§ What to do:
Reproduce word for word every line of the entries below, from the line containing "(766, 347) = (686, 673): blue" through the final line, and nothing else.

§ Study material:
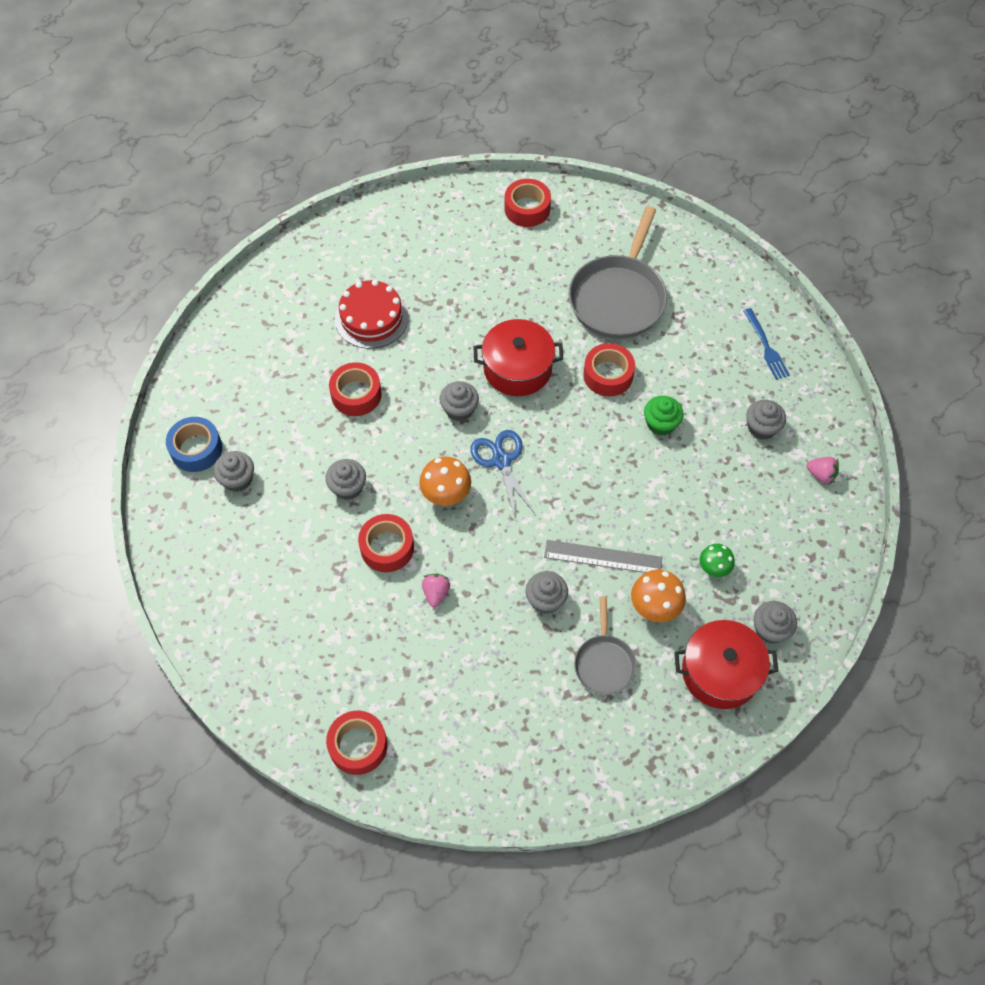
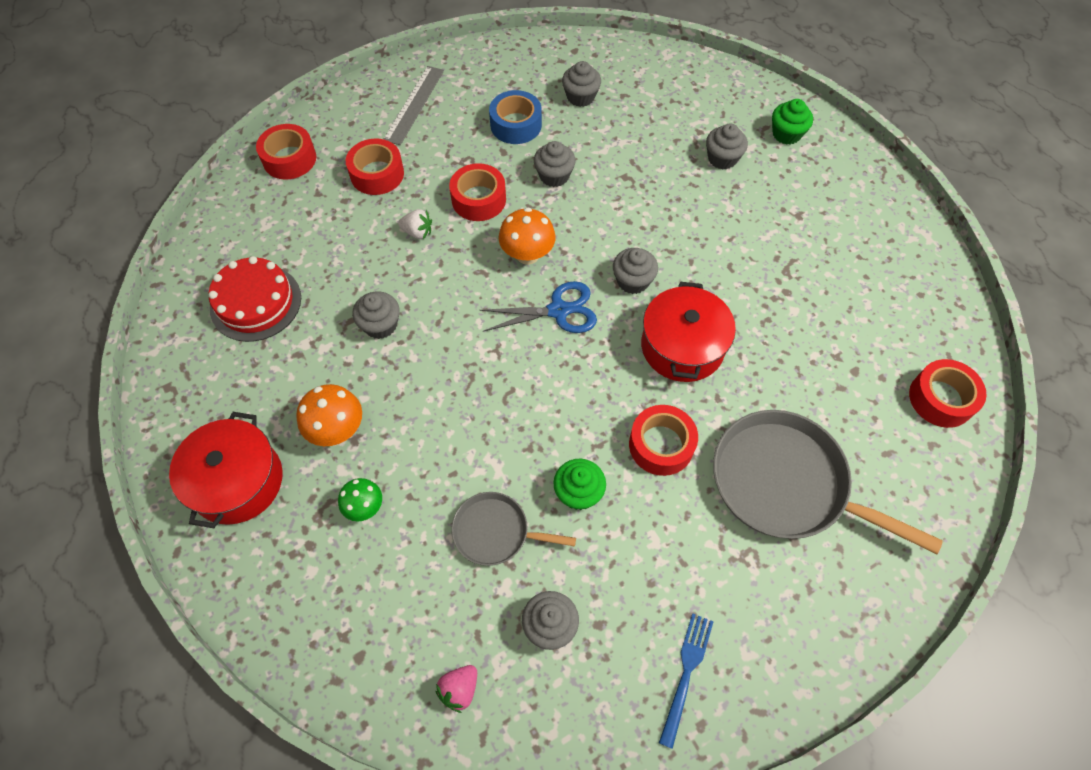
camera: 100 degrees right, 0 degrees up
(196, 449) = (619, 71): blue tape -> blue tape (516, 125)
(271, 306) = (786, 134): none -> green cupcake
(356, 394) = (665, 193): red tape -> red tape (377, 174)
(371, 318) = (766, 216): red cake -> red cake (256, 303)
(436, 593) = (417, 232): pink strawberry -> white strawberry
(603, 557) = (413, 389): grey ruler -> grey ruler (414, 104)
(604, 663) = (291, 366): grey pan -> grey pan (495, 532)
(766, 347) = (686, 673): blue fork -> blue fork turned 120 degrees clockwise
(770, 629) = (266, 553): grey cupcake -> grey cupcake (722, 158)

§ Answer area:
(766, 347) = (686, 673): blue fork -> blue fork turned 120 degrees clockwise
(770, 629) = (266, 553): grey cupcake -> grey cupcake (722, 158)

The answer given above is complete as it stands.